- Opening Delimiter -

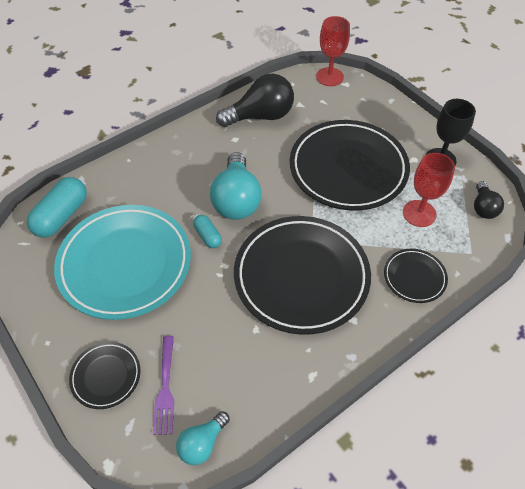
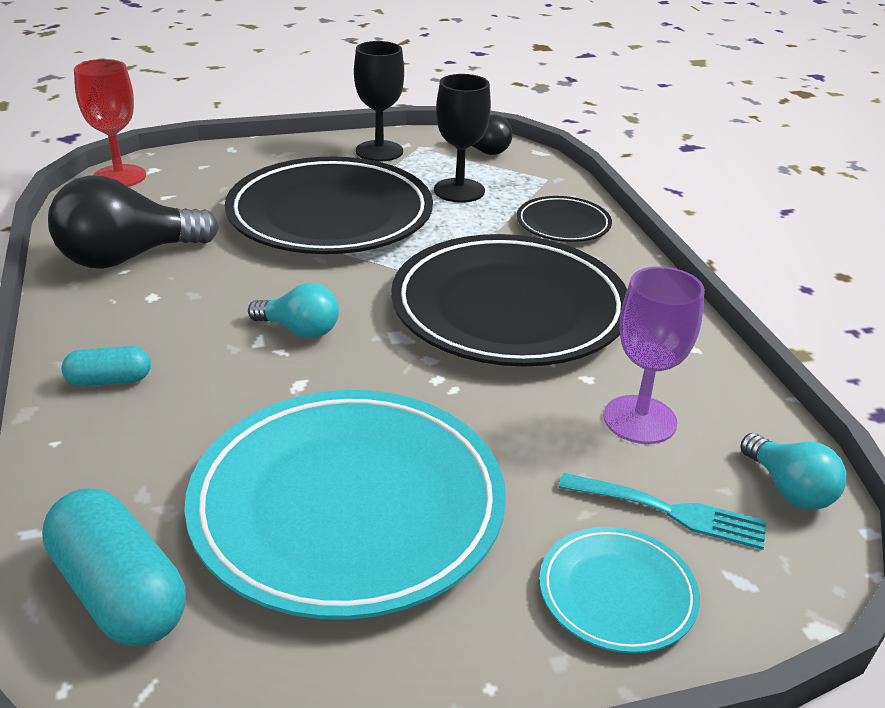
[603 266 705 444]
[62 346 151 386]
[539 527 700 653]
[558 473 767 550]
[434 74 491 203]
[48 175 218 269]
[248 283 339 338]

- Closing Delimiter -

Only an exact copy of the records, free of images, belongs in the answer.

(Answer to the problem)
[603 266 705 444]
[62 346 151 386]
[539 527 700 653]
[558 473 767 550]
[434 74 491 203]
[48 175 218 269]
[248 283 339 338]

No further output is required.